A word-for-word transcript of the closing lines is required: from the one with "(709, 269) = (226, 392): white" through the final line of the data.

Start of EXERCISE INPUTS

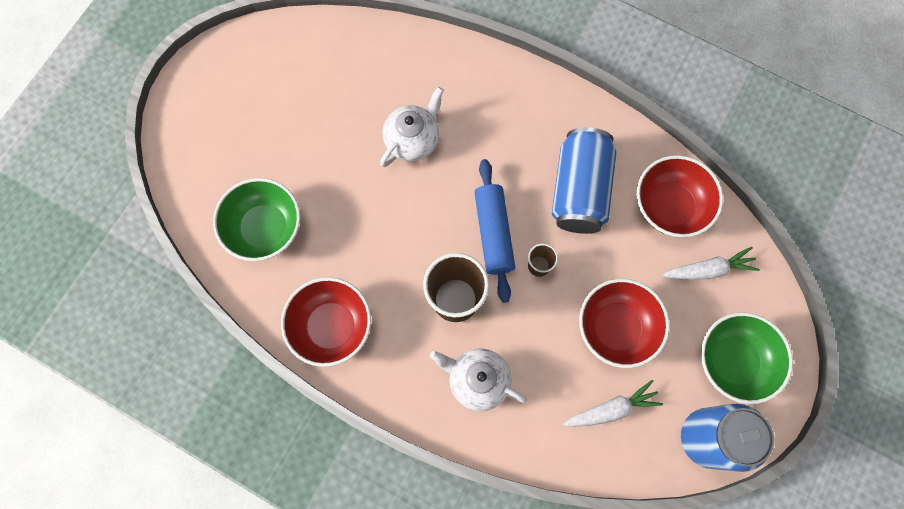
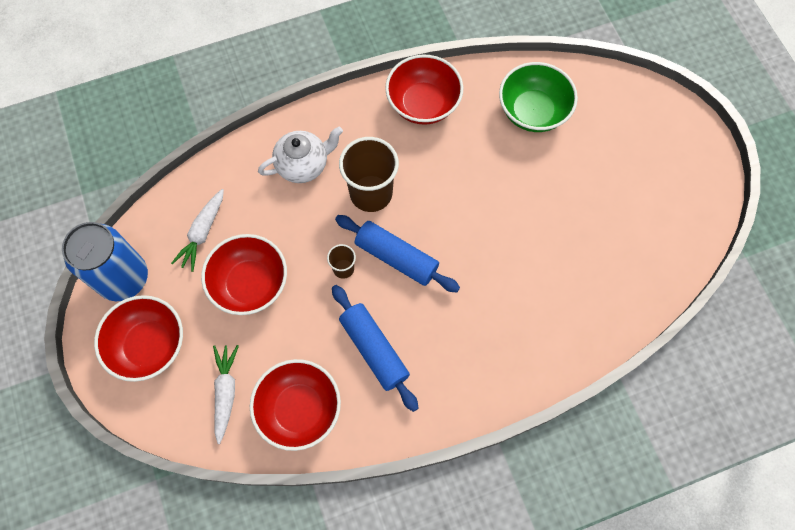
camera: 130 degrees right, 5 degrees down
(413, 139) = (523, 259): white teapot -> none
(579, 190) = (374, 349): blue can -> blue rolling pin
(709, 269) = (226, 392): white carrot -> white carrot turned 150 degrees clockwise
(733, 361) = (149, 345): green bowl -> red bowl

End of EXERCISE INPUTS

(PROBLEM SOLUTION)
(709, 269) = (226, 392): white carrot -> white carrot turned 150 degrees clockwise
(733, 361) = (149, 345): green bowl -> red bowl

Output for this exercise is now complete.